**Required action**
Please reproduce the lines from the one containing "BT pin GND: GND -> 3V3" through the end of the data below exactly as they stand, and omit all pictures.

**Given entries**
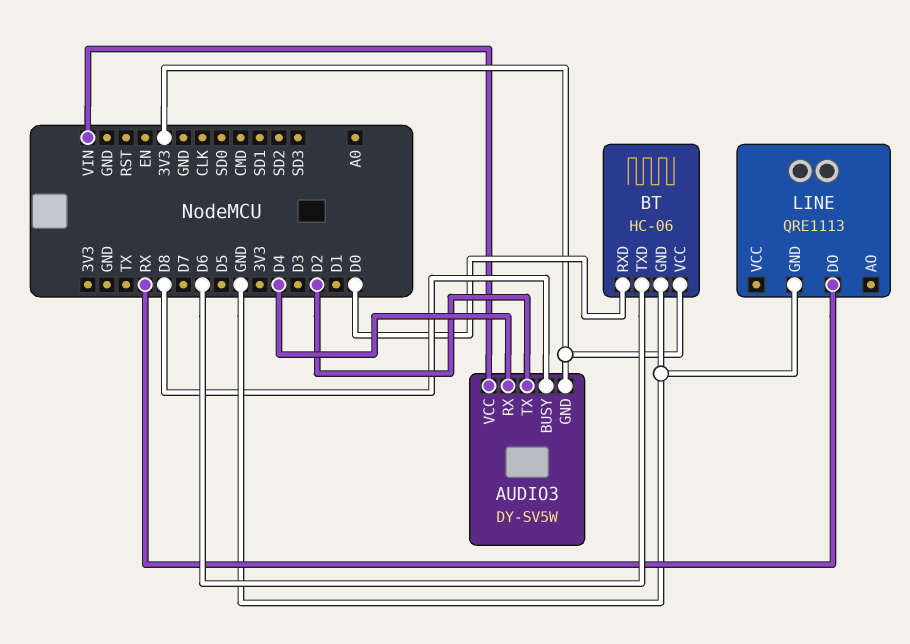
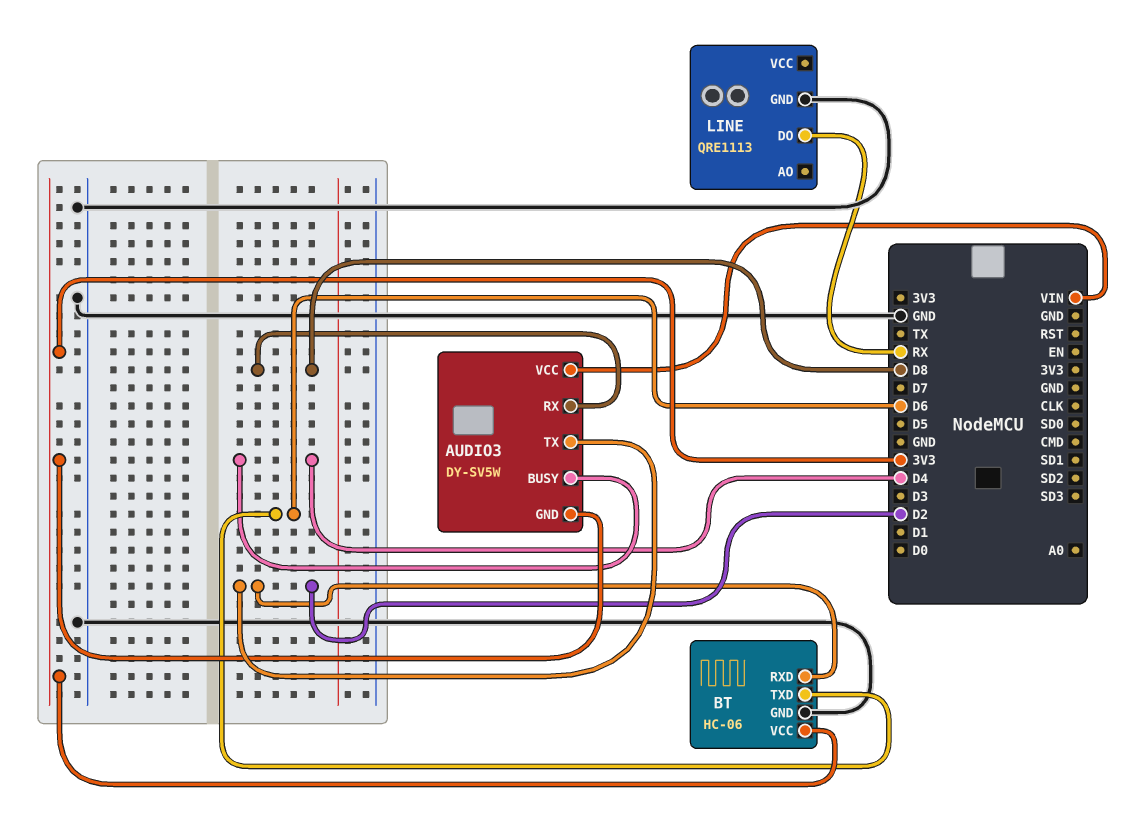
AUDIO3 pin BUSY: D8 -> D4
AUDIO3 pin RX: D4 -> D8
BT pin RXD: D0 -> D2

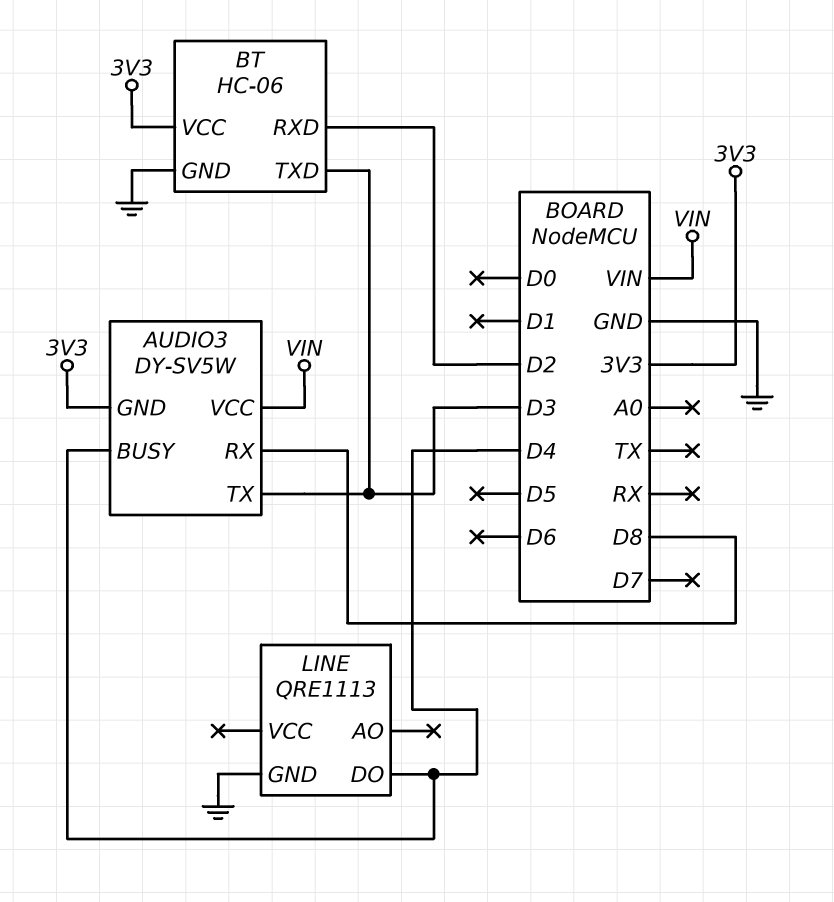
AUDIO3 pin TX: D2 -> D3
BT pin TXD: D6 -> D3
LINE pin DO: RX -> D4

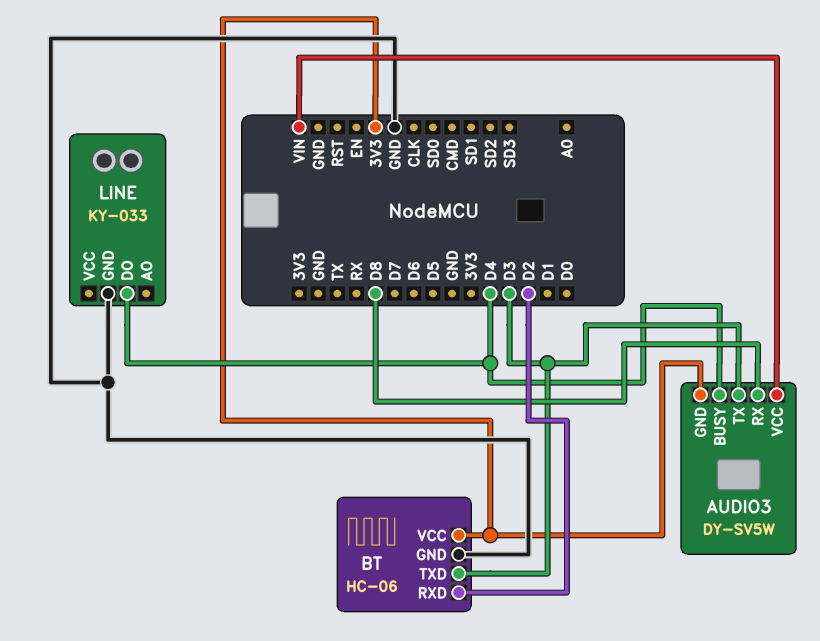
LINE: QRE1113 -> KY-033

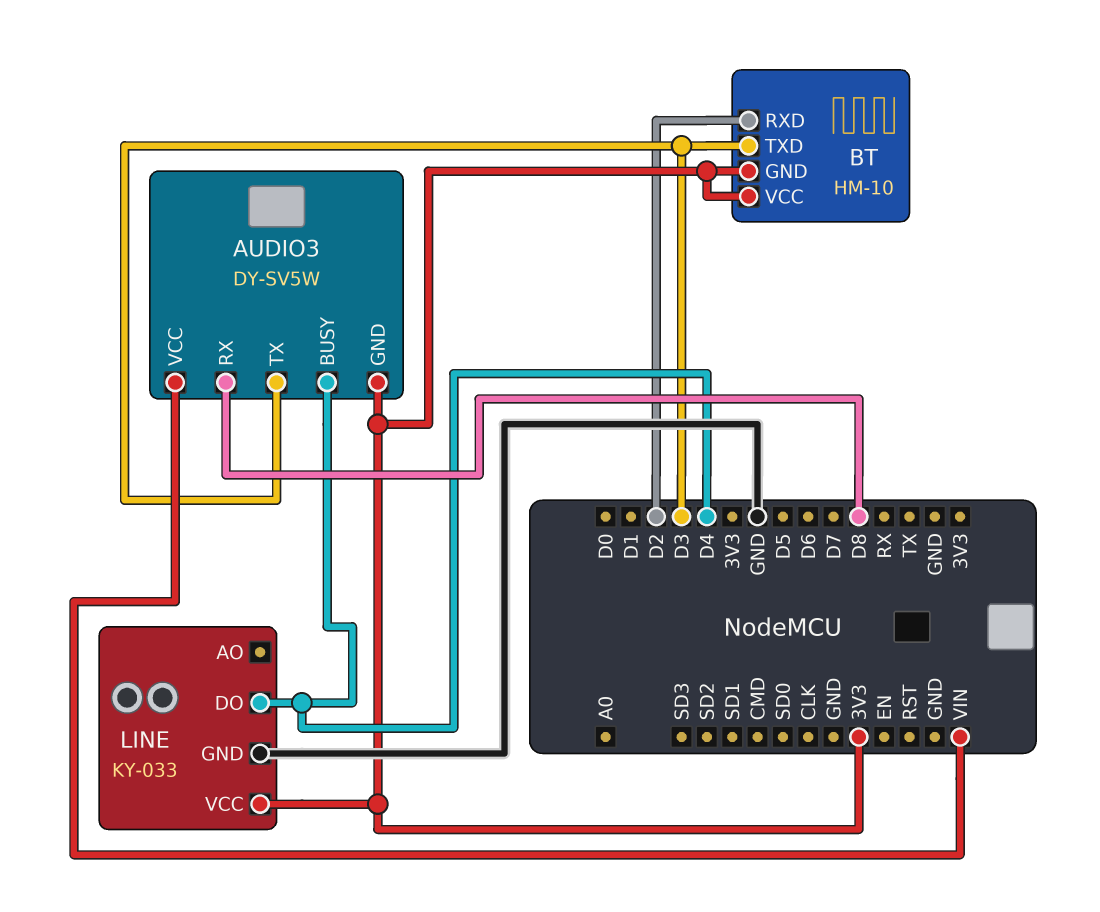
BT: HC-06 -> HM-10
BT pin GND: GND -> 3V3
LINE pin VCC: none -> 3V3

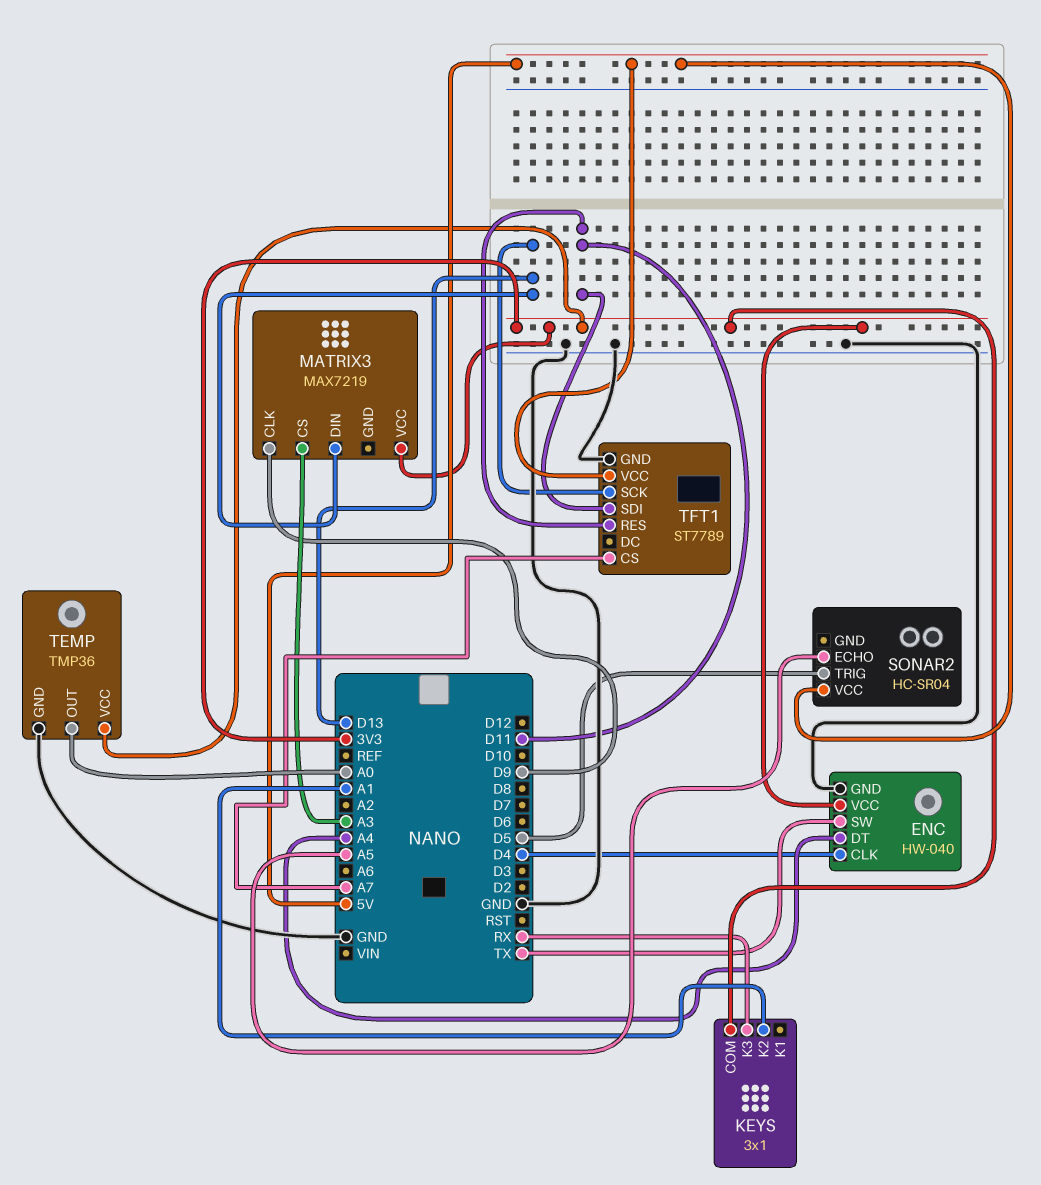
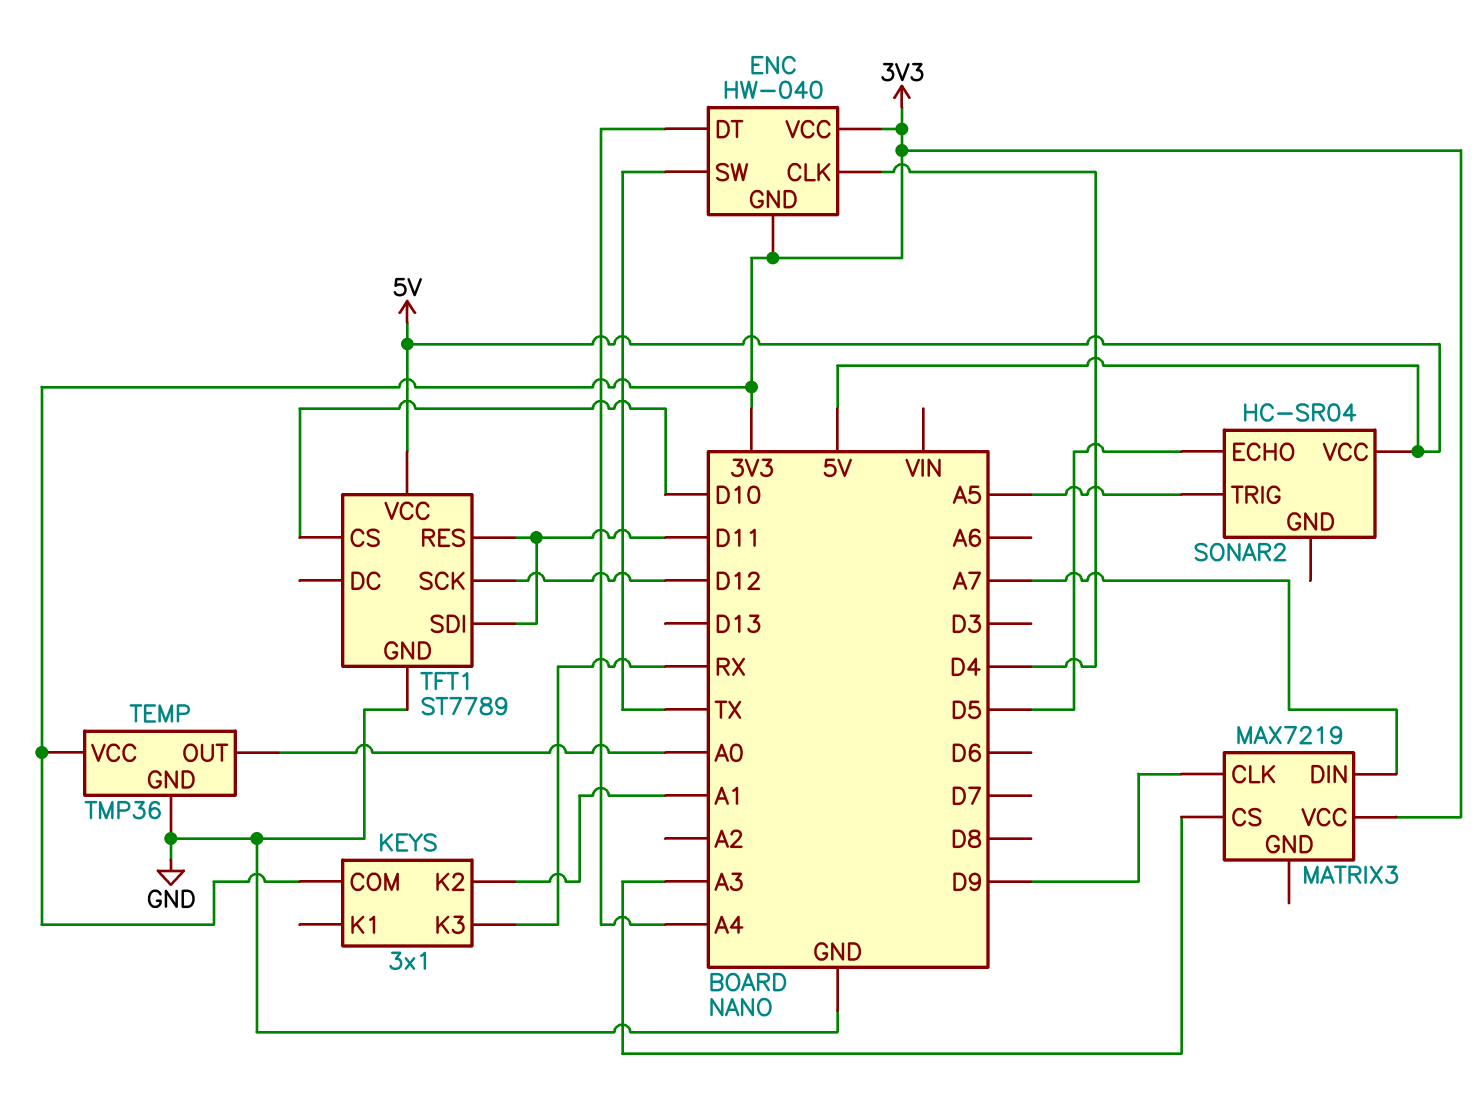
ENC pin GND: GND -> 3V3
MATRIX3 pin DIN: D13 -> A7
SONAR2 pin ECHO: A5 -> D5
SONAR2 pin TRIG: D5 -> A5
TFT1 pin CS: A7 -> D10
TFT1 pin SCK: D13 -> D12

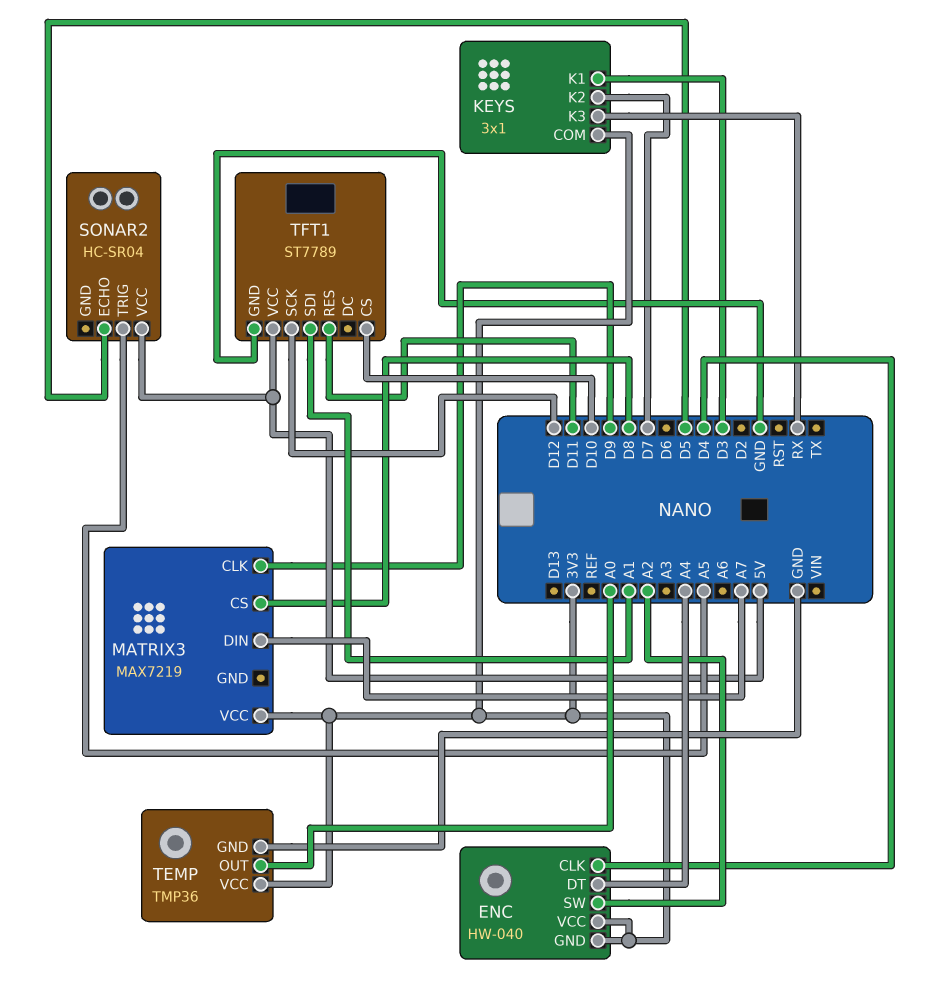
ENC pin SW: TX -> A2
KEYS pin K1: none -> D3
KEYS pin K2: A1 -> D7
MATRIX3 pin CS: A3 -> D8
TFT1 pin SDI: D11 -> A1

**The completed task**
BT pin GND: GND -> 3V3
LINE pin VCC: none -> 3V3

ENC pin GND: GND -> 3V3
MATRIX3 pin DIN: D13 -> A7
SONAR2 pin ECHO: A5 -> D5
SONAR2 pin TRIG: D5 -> A5
TFT1 pin CS: A7 -> D10
TFT1 pin SCK: D13 -> D12

ENC pin SW: TX -> A2
KEYS pin K1: none -> D3
KEYS pin K2: A1 -> D7
MATRIX3 pin CS: A3 -> D8
TFT1 pin SDI: D11 -> A1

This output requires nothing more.